■ WHAT IS NEEDED
If a line in the entries below contains "PMOS", copy it.

■ DATA FOR PROCESSING
########
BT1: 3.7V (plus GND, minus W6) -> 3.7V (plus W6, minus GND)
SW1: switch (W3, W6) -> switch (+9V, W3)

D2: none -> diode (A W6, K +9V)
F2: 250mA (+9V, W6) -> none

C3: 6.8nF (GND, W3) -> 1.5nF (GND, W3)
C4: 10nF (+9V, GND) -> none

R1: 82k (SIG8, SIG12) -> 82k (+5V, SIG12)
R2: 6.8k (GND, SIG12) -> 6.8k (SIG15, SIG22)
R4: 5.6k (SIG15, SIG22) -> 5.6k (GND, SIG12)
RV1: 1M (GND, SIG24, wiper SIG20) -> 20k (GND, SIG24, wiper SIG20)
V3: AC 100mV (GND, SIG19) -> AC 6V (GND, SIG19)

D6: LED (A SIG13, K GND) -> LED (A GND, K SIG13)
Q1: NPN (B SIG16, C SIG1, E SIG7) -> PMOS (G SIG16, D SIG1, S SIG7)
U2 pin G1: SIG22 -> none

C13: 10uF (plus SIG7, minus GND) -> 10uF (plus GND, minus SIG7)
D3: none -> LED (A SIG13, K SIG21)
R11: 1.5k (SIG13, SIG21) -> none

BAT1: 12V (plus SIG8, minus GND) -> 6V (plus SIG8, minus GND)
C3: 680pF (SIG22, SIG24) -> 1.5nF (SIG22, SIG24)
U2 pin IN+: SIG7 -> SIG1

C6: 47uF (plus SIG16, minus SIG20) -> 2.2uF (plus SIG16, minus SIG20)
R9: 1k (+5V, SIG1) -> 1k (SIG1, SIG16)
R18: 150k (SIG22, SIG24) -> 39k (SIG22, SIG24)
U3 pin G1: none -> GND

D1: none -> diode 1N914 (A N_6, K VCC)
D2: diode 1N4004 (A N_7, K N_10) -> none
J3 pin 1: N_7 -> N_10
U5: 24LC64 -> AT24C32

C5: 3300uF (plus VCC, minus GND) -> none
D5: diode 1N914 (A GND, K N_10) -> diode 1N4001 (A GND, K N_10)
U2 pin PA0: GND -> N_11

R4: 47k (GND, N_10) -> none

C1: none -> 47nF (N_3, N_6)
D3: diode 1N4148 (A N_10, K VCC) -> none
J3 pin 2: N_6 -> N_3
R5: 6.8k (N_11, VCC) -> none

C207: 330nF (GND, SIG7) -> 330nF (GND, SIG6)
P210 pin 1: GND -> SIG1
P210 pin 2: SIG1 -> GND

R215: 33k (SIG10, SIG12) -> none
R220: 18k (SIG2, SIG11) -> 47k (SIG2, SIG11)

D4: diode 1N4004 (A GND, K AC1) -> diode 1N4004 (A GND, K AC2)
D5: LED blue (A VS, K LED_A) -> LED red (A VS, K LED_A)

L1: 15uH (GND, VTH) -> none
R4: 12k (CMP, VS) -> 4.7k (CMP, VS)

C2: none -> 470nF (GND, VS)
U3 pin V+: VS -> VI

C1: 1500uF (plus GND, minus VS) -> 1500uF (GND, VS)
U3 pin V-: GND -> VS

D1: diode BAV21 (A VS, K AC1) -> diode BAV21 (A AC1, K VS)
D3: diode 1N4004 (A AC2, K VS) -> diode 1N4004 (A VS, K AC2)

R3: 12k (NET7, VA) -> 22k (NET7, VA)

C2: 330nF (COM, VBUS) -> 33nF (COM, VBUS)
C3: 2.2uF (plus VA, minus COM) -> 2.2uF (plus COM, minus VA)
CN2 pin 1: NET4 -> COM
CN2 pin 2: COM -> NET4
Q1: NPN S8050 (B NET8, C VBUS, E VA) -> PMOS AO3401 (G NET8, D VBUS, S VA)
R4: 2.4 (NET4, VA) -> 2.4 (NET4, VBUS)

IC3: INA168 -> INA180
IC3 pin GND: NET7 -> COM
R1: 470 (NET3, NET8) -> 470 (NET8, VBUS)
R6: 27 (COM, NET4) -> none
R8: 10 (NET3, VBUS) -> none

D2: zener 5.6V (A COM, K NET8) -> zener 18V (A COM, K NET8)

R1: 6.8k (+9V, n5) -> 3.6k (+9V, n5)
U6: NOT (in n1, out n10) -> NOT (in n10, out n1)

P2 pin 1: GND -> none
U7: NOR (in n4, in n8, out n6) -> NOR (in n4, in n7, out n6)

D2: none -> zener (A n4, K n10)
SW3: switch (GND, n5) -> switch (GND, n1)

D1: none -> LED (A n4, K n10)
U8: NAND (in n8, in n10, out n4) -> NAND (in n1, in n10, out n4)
########
■ ANSWER SECTION
Q1: NPN (B SIG16, C SIG1, E SIG7) -> PMOS (G SIG16, D SIG1, S SIG7)
Q1: NPN S8050 (B NET8, C VBUS, E VA) -> PMOS AO3401 (G NET8, D VBUS, S VA)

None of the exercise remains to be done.